Start of STORED DATA

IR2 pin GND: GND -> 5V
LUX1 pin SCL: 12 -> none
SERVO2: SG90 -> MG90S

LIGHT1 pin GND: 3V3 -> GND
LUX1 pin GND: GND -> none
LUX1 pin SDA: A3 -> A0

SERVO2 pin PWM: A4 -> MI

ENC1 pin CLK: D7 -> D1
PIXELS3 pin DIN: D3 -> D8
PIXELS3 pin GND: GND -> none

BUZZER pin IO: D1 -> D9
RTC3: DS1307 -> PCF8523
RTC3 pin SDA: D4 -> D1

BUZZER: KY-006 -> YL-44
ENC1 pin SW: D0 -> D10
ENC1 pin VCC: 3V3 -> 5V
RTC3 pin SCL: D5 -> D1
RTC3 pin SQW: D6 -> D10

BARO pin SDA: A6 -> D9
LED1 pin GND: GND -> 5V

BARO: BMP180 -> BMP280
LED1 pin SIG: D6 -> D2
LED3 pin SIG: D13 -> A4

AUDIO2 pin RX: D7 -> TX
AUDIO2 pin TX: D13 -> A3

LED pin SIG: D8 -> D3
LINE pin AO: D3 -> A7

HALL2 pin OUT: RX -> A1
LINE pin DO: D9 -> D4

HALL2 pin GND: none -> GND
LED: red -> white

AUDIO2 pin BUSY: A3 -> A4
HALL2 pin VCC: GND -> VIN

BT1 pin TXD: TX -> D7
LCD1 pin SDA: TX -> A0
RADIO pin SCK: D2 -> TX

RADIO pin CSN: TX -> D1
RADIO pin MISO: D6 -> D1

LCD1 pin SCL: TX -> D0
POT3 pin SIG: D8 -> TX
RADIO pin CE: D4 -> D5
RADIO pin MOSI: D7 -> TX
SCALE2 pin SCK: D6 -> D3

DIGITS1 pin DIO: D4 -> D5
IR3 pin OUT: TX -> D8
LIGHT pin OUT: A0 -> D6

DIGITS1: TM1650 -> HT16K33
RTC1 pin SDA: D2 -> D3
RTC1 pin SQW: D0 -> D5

End of STORED DATA

[WHAT TO WORK ON] Beginning at the line where "IR3 pin OUT: TX -> D8" appears, extract each line through the end of the data above; keep them exact and include nothing else.

[TASK OUTPUT]
IR3 pin OUT: TX -> D8
LIGHT pin OUT: A0 -> D6

DIGITS1: TM1650 -> HT16K33
RTC1 pin SDA: D2 -> D3
RTC1 pin SQW: D0 -> D5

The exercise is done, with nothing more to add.